Dataset excerpts Block Start

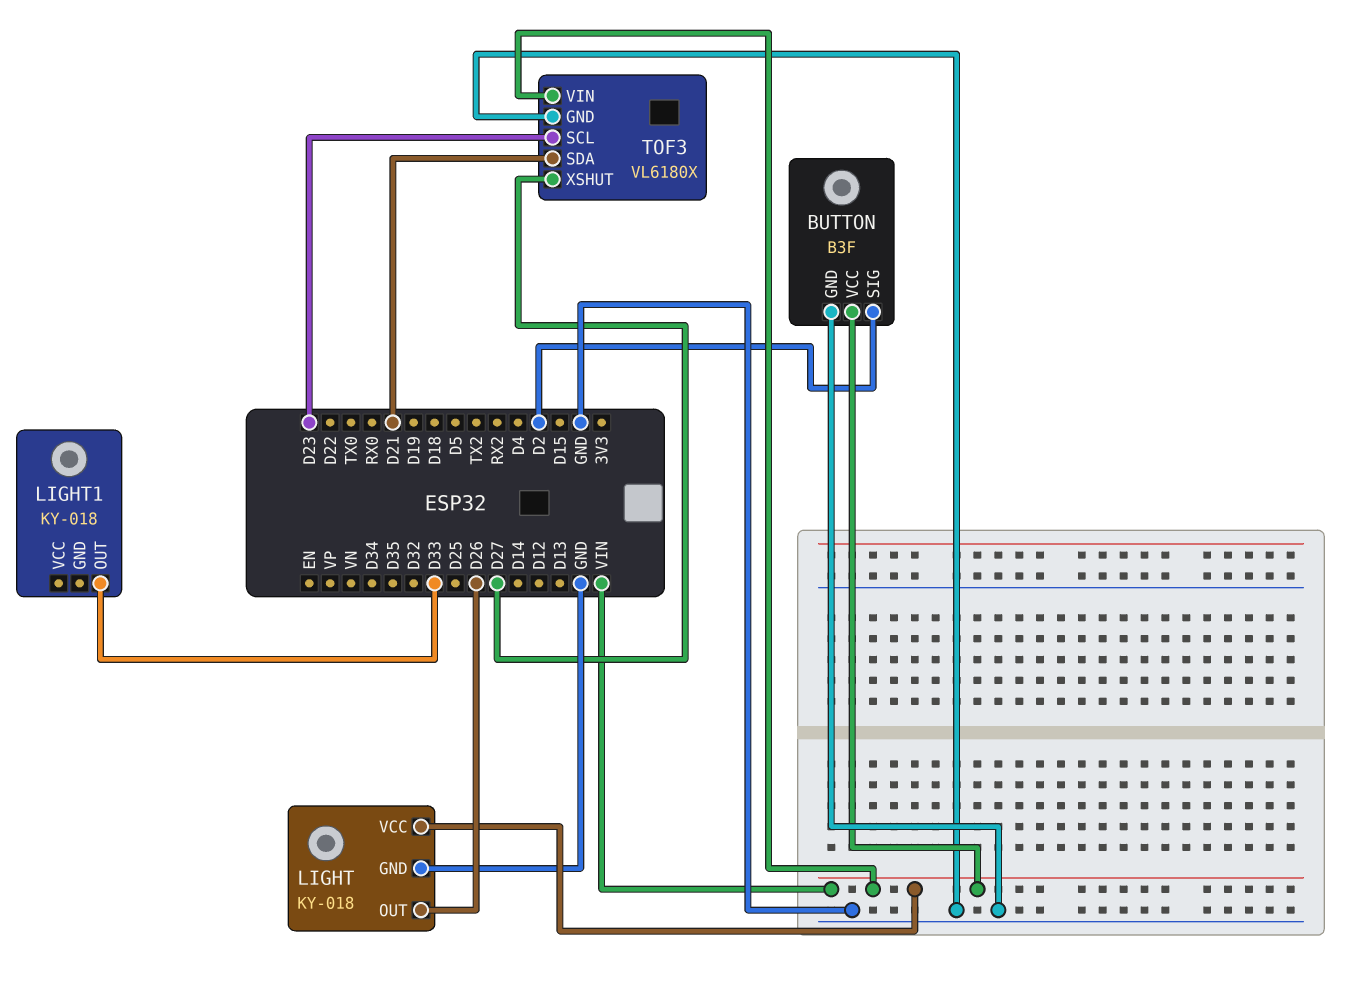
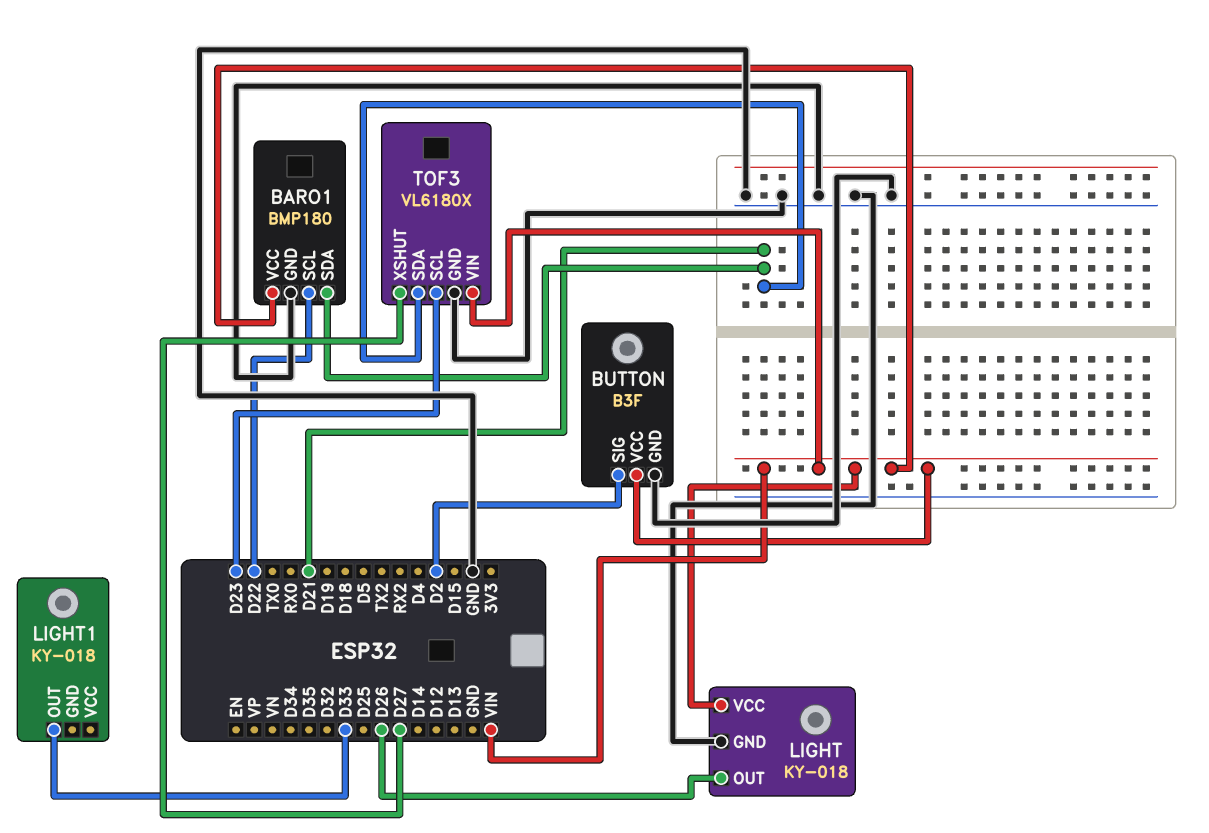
BARO1: none -> BMP180
BARO1 pin GND: none -> GND
BARO1 pin SCL: none -> D22
BARO1 pin SDA: none -> D21
BARO1 pin VCC: none -> VIN

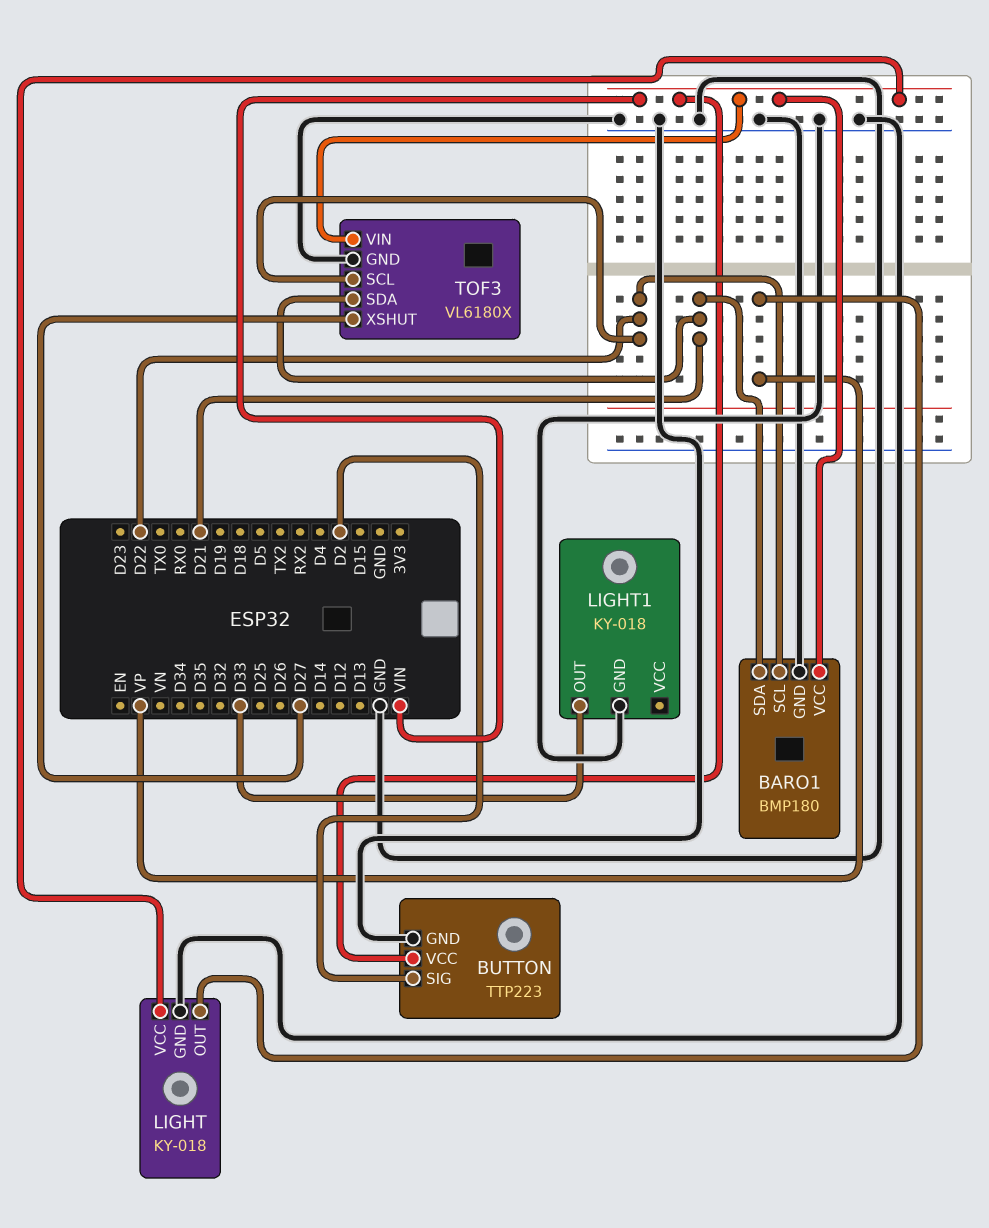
BUTTON: B3F -> TTP223
LIGHT pin OUT: D26 -> VP
LIGHT1 pin GND: none -> GND
TOF3 pin SCL: D23 -> D22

Dataset excerpts Block End

**Try it:** Reproduce the material exactly; omit the pictures.

**Answer section:**
BARO1: none -> BMP180
BARO1 pin GND: none -> GND
BARO1 pin SCL: none -> D22
BARO1 pin SDA: none -> D21
BARO1 pin VCC: none -> VIN

BUTTON: B3F -> TTP223
LIGHT pin OUT: D26 -> VP
LIGHT1 pin GND: none -> GND
TOF3 pin SCL: D23 -> D22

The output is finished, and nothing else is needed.